Only the lines from the one with "degrees counterclockwise |" through the last line of the data below are to be duplicated, exactly and without pictures.
[[ Supplied material, beginning ]]
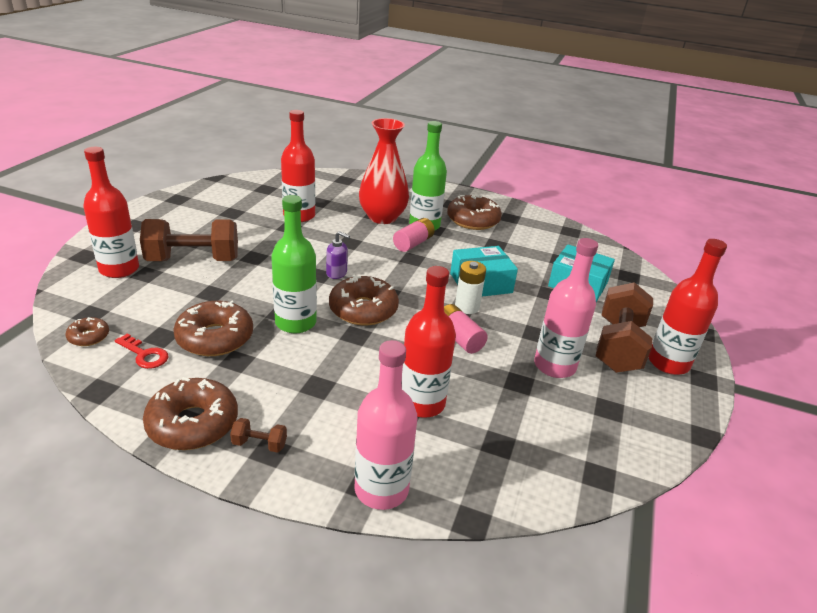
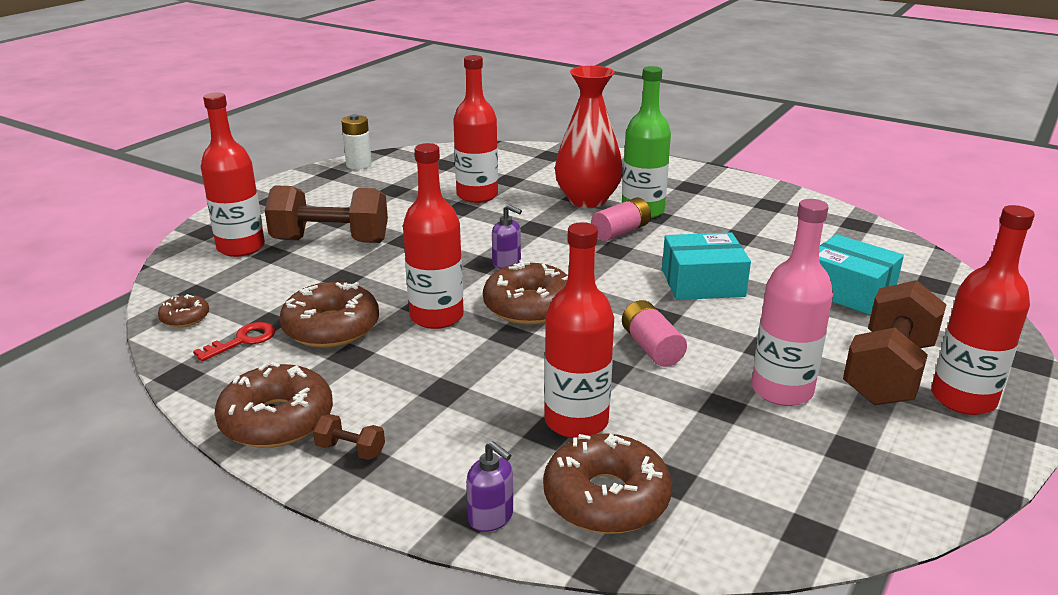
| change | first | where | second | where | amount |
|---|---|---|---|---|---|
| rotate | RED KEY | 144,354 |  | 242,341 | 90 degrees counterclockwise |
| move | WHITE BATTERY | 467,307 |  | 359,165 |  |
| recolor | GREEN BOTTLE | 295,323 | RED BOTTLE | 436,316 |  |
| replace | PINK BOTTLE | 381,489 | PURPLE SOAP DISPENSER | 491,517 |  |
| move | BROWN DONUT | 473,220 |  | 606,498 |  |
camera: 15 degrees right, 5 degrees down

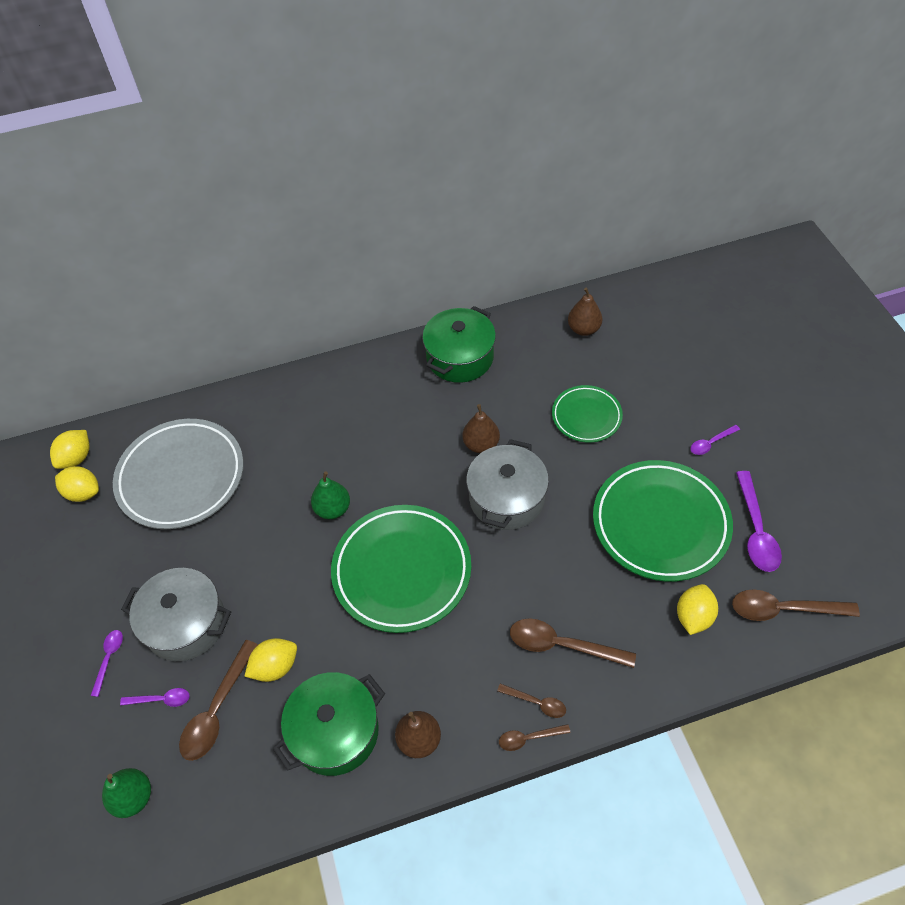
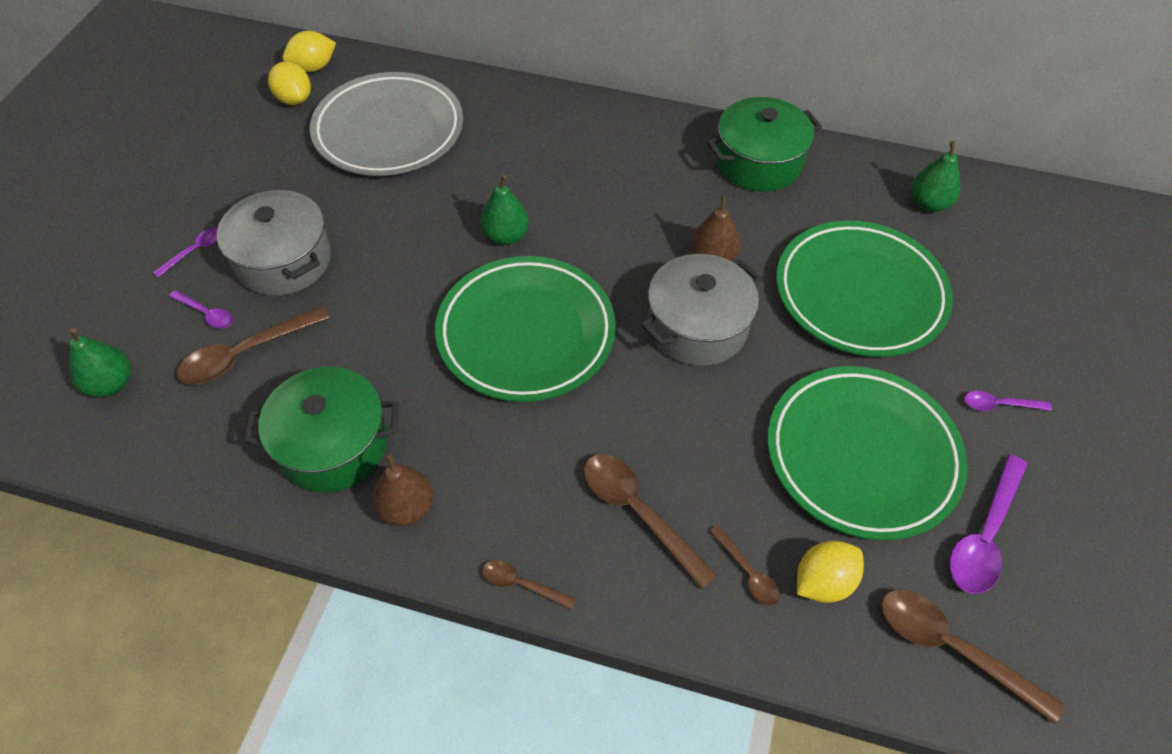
| change | first | where | second | where | amount |
|---|---|---|---|---|---|
| move | BROWN SPOON | 536,703 |  | 748,573 |  |
| resize | GREEN PLATE | 586,416 |  | 859,294 | x1.79 |
| recolor | BROWN PEAR | 583,329 | GREEN PEAR | 928,204 |  |
| delete | YELLOW LEMON | 275,667 |  |  |  |
camera: 30 degrees right, 0 degrees up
[[ Supplied material, end ]]
Solved exercise:
| rotate | RED KEY | 144,354 |  | 242,341 | 90 degrees counterclockwise |
| move | WHITE BATTERY | 467,307 |  | 359,165 |  |
| recolor | GREEN BOTTLE | 295,323 | RED BOTTLE | 436,316 |  |
| replace | PINK BOTTLE | 381,489 | PURPLE SOAP DISPENSER | 491,517 |  |
| move | BROWN DONUT | 473,220 |  | 606,498 |  |
camera: 15 degrees right, 5 degrees down

| change | first | where | second | where | amount |
|---|---|---|---|---|---|
| move | BROWN SPOON | 536,703 |  | 748,573 |  |
| resize | GREEN PLATE | 586,416 |  | 859,294 | x1.79 |
| recolor | BROWN PEAR | 583,329 | GREEN PEAR | 928,204 |  |
| delete | YELLOW LEMON | 275,667 |  |  |  |
camera: 30 degrees right, 0 degrees up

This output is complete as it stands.